In the records below, which lines include "camera"? Copy them.
=== Exercise inputs ===
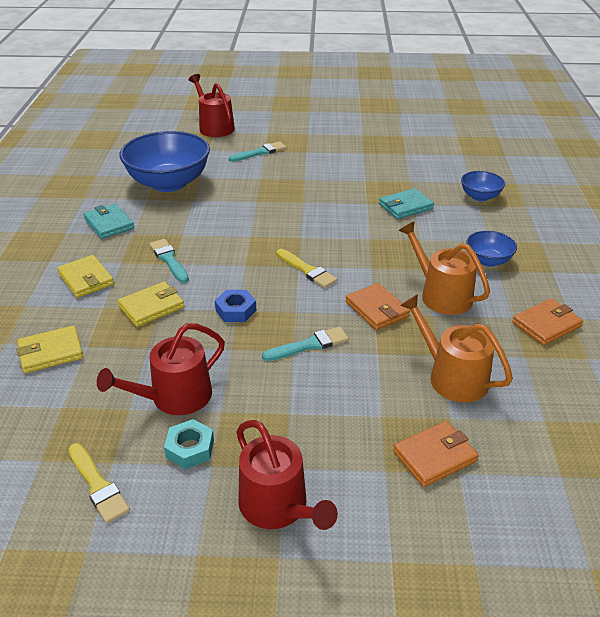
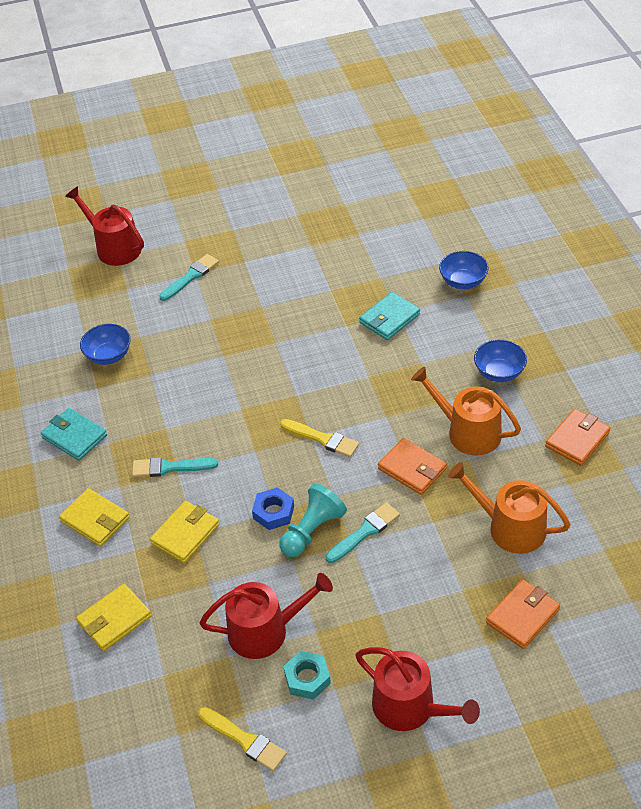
camera: 15 degrees left, 10 degrees up
(169, 183) = (109, 356): blue bowl -> blue bowl, size x0.48
(169, 260) = (170, 467): turquoise brush -> turquoise brush turned 45 degrees counterclockwise
(174, 397) = (265, 631): red watering can -> red watering can turned 135 degrees counterclockwise
(262, 332) = (312, 530): none -> turquoise pawn

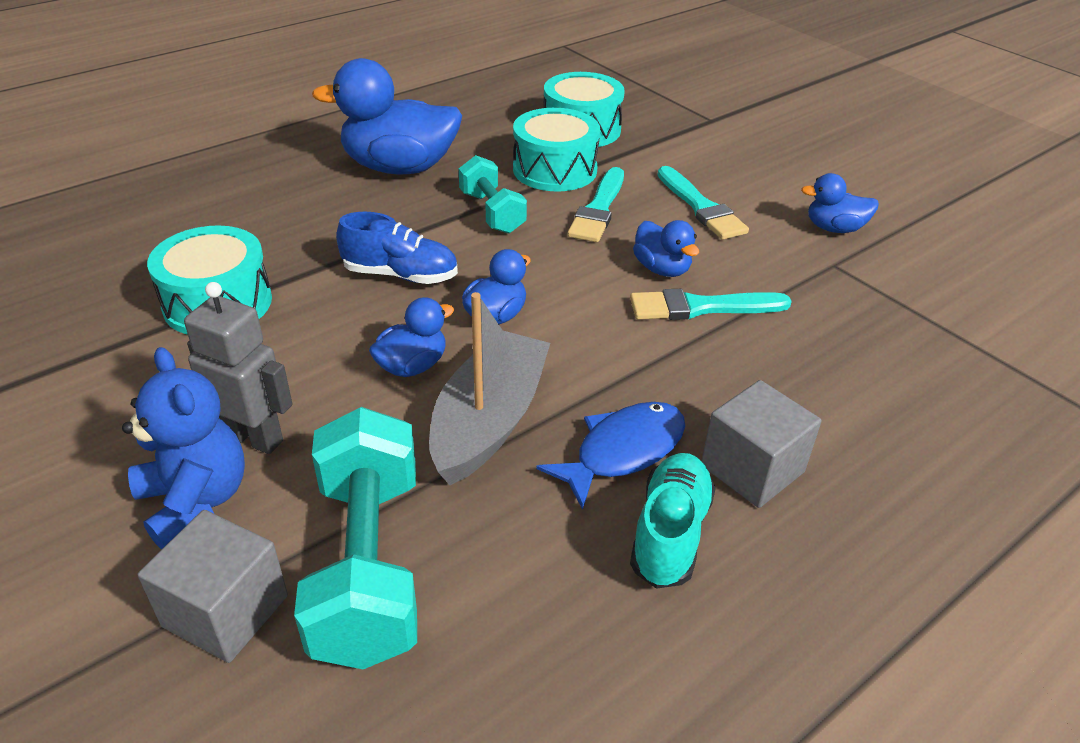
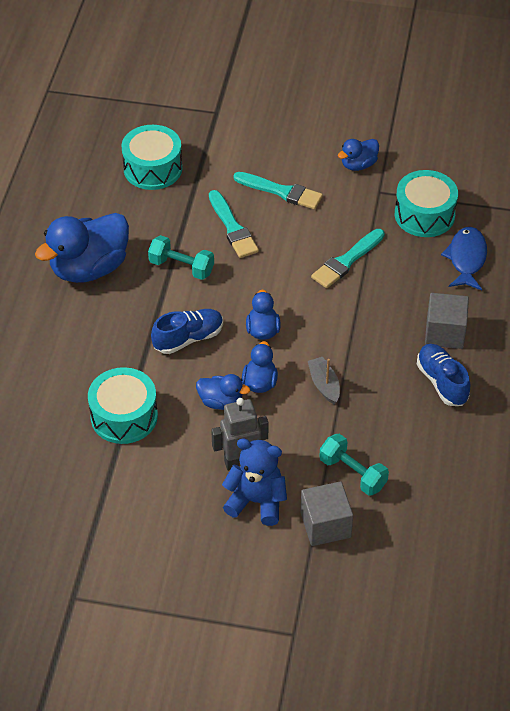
camera: 40 degrees left, 10 degrees up
(368, 565) = (353, 473): turquoise dumbbell -> turquoise dumbbell, size x0.59
(489, 421) = (324, 385): grey boat -> grey boat, size x0.52
(555, 170) = (176, 212): turquoise drum -> turquoise drum (424, 215)
(623, 451) = (390, 360): blue fish -> blue fish (466, 259)
(662, 269) = (306, 249): blue duck -> blue duck (221, 402)
(670, 533) = (442, 382): turquoise shoe -> blue shoe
===
• _Reply_
camera: 15 degrees left, 10 degrees up
camera: 40 degrees left, 10 degrees up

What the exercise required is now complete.